=== Records for the task ===

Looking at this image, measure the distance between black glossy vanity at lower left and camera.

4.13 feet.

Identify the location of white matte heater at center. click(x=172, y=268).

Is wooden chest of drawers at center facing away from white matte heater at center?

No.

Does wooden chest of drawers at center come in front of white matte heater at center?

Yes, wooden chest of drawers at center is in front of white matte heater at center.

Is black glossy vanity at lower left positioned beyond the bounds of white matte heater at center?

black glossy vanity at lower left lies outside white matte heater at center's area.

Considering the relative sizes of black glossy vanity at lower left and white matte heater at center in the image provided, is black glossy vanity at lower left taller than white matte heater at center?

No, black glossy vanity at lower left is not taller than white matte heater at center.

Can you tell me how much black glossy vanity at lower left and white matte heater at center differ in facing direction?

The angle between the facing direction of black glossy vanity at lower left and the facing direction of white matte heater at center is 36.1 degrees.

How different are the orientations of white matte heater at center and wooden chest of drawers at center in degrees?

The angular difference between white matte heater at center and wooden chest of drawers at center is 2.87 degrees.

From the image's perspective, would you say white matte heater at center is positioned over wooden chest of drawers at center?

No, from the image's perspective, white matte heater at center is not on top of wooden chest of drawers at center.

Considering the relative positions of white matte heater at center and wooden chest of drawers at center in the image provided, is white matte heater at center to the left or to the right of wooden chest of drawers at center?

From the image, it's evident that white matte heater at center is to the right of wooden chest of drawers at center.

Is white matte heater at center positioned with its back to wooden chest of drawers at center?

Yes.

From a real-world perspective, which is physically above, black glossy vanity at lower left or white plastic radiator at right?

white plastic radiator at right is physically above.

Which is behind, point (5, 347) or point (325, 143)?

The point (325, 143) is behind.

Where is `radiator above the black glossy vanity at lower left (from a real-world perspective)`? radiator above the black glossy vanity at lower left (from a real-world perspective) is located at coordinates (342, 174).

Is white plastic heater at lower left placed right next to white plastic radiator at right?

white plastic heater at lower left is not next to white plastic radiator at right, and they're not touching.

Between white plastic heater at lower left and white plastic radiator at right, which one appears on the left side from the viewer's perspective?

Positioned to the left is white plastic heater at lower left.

===

* Given task
Write out all the entries again word for word, without changing anything.

* Answer
Looking at this image, measure the distance between black glossy vanity at lower left and camera.

4.13 feet.

Identify the location of white matte heater at center. click(x=172, y=268).

Is wooden chest of drawers at center facing away from white matte heater at center?

No.

Does wooden chest of drawers at center come in front of white matte heater at center?

Yes, wooden chest of drawers at center is in front of white matte heater at center.

Is black glossy vanity at lower left positioned beyond the bounds of white matte heater at center?

black glossy vanity at lower left lies outside white matte heater at center's area.

Considering the relative sizes of black glossy vanity at lower left and white matte heater at center in the image provided, is black glossy vanity at lower left taller than white matte heater at center?

No, black glossy vanity at lower left is not taller than white matte heater at center.

Can you tell me how much black glossy vanity at lower left and white matte heater at center differ in facing direction?

The angle between the facing direction of black glossy vanity at lower left and the facing direction of white matte heater at center is 36.1 degrees.

How different are the orientations of white matte heater at center and wooden chest of drawers at center in degrees?

The angular difference between white matte heater at center and wooden chest of drawers at center is 2.87 degrees.

From the image's perspective, would you say white matte heater at center is positioned over wooden chest of drawers at center?

No, from the image's perspective, white matte heater at center is not on top of wooden chest of drawers at center.

Considering the relative positions of white matte heater at center and wooden chest of drawers at center in the image provided, is white matte heater at center to the left or to the right of wooden chest of drawers at center?

From the image, it's evident that white matte heater at center is to the right of wooden chest of drawers at center.

Is white matte heater at center positioned with its back to wooden chest of drawers at center?

Yes.

From a real-world perspective, which is physically above, black glossy vanity at lower left or white plastic radiator at right?

white plastic radiator at right is physically above.

Which is behind, point (5, 347) or point (325, 143)?

The point (325, 143) is behind.

Where is `radiator above the black glossy vanity at lower left (from a real-world perspective)`? radiator above the black glossy vanity at lower left (from a real-world perspective) is located at coordinates (342, 174).

Is white plastic heater at lower left placed right next to white plastic radiator at right?

white plastic heater at lower left is not next to white plastic radiator at right, and they're not touching.

Between white plastic heater at lower left and white plastic radiator at right, which one appears on the left side from the viewer's perspective?

Positioned to the left is white plastic heater at lower left.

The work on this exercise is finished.